» **RECORDS SHOWN**
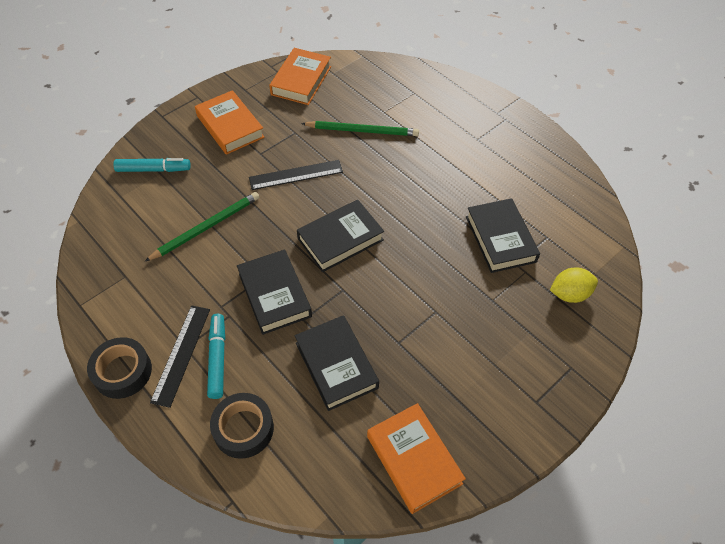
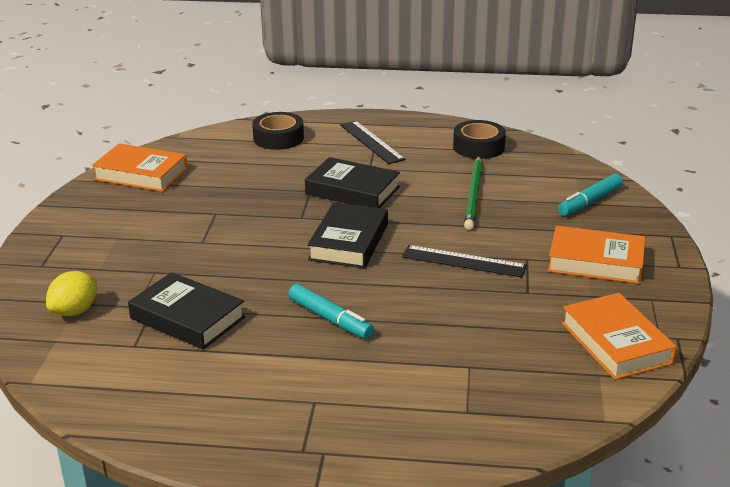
camera: 140 degrees right, 25 degrees down
(122, 372) = (396, 122): black tape -> black tape (478, 147)
(217, 358) = (343, 151): turquoise marker -> turquoise marker (330, 319)
(296, 175) = (463, 261): black ruler -> black ruler turned 75 degrees clockwise
(336, 365) = (251, 183): black book -> none
(362, 131) = (461, 333): green pencil -> none

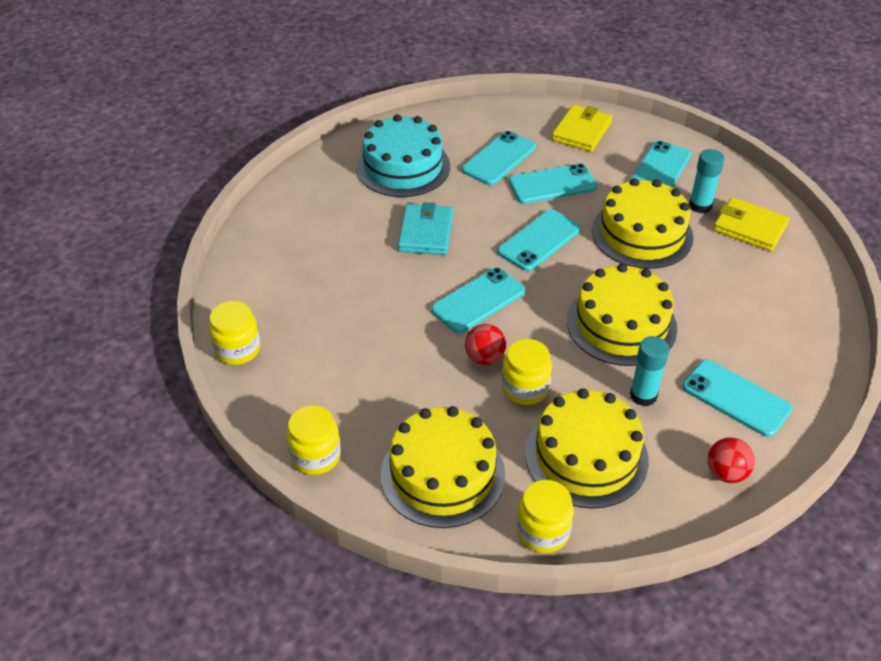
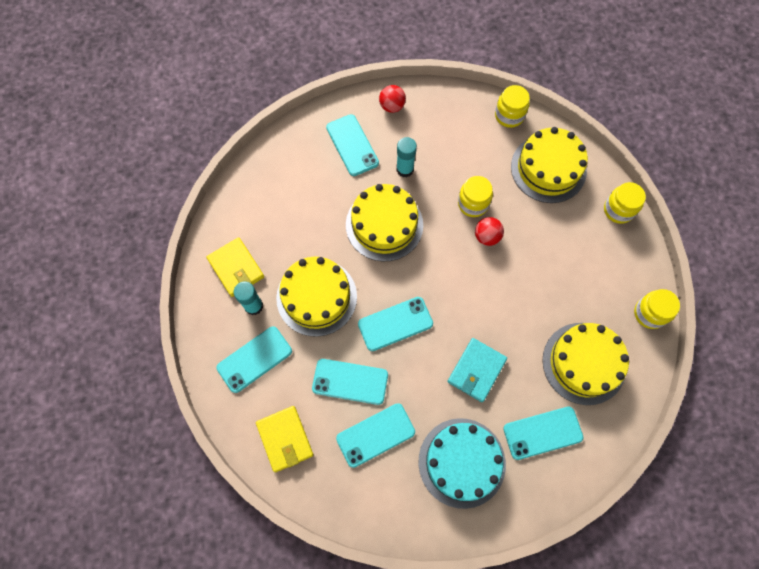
camera: 155 degrees left, 25 degrees up
(478, 300) = (468, 286): turquoise phone -> turquoise phone (542, 433)
(581, 131) = (285, 439): yellow wallet -> yellow wallet turned 75 degrees counterclockwise
(586, 456) = (461, 146): yellow cake -> yellow cake (584, 363)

» **ACTION ITEM**
Please retype, exactly as written, every line from the line containing "camera: 155 degrees left, 25 degrees up" through the last line of the records above, including both of those lines, and nothing else.

» **ANSWER TO THE PROBLEM**
camera: 155 degrees left, 25 degrees up
(478, 300) = (468, 286): turquoise phone -> turquoise phone (542, 433)
(581, 131) = (285, 439): yellow wallet -> yellow wallet turned 75 degrees counterclockwise
(586, 456) = (461, 146): yellow cake -> yellow cake (584, 363)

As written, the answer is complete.